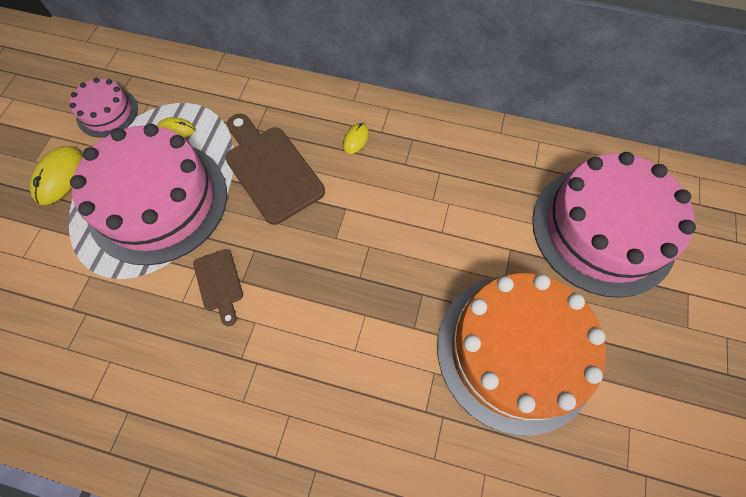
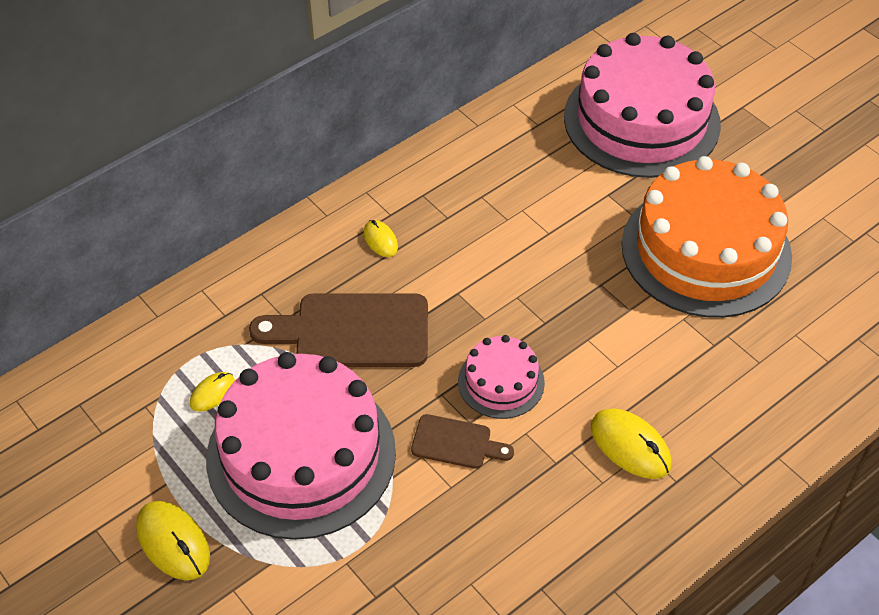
camera: 55 degrees left, 15 degrees down
(107, 112) = (117, 453): pink cake -> pink cake (501, 382)
(287, 403) = (630, 446): none -> yellow mouse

· · · ·

■ **WHAT THE TASK REQUIRES**: Without any pictures, repeat the listing exactly.

■ **ANSWER BELOW**:
camera: 55 degrees left, 15 degrees down
(107, 112) = (117, 453): pink cake -> pink cake (501, 382)
(287, 403) = (630, 446): none -> yellow mouse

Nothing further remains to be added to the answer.